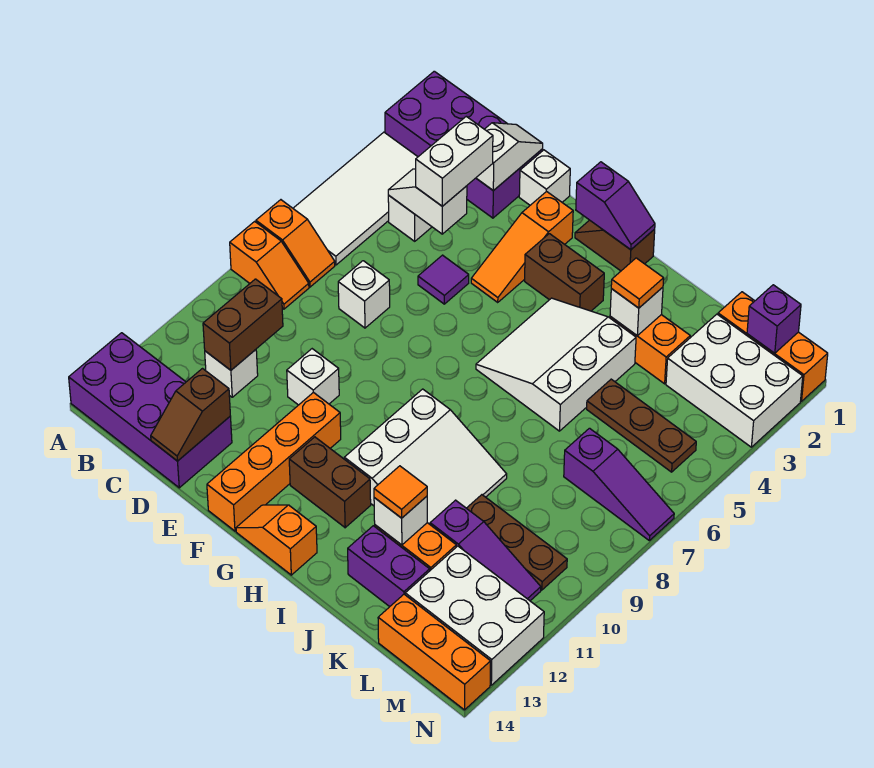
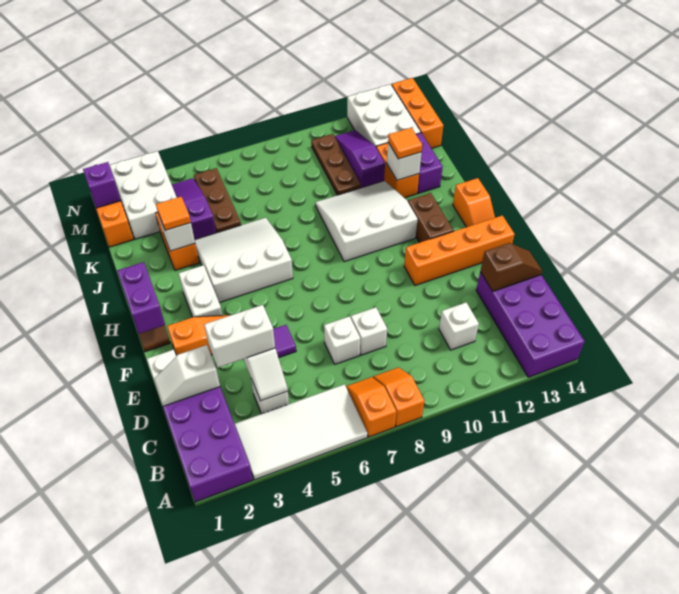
brown brick C10:C11 level 2 -> none
white brick E10 level 1 -> white brick D8 level 1
purple slope G1:H1 level 2 top G -> purple brick G1:H1 level 2
brown brick G3:H3 level 1 -> white brick G3:H3 level 1
white slope H4:J6 level 1 top J -> white slope H4:J6 level 1 top H
purple slope L7:N7 level 1 top L -> purple slope K4:M4 level 1 top K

======

▶ **YOUR GOAL**:
Without the pictures, write out every entry precisely as it appears.

▶ **RESPONSE BOX**:
brown brick C10:C11 level 2 -> none
white brick E10 level 1 -> white brick D8 level 1
purple slope G1:H1 level 2 top G -> purple brick G1:H1 level 2
brown brick G3:H3 level 1 -> white brick G3:H3 level 1
white slope H4:J6 level 1 top J -> white slope H4:J6 level 1 top H
purple slope L7:N7 level 1 top L -> purple slope K4:M4 level 1 top K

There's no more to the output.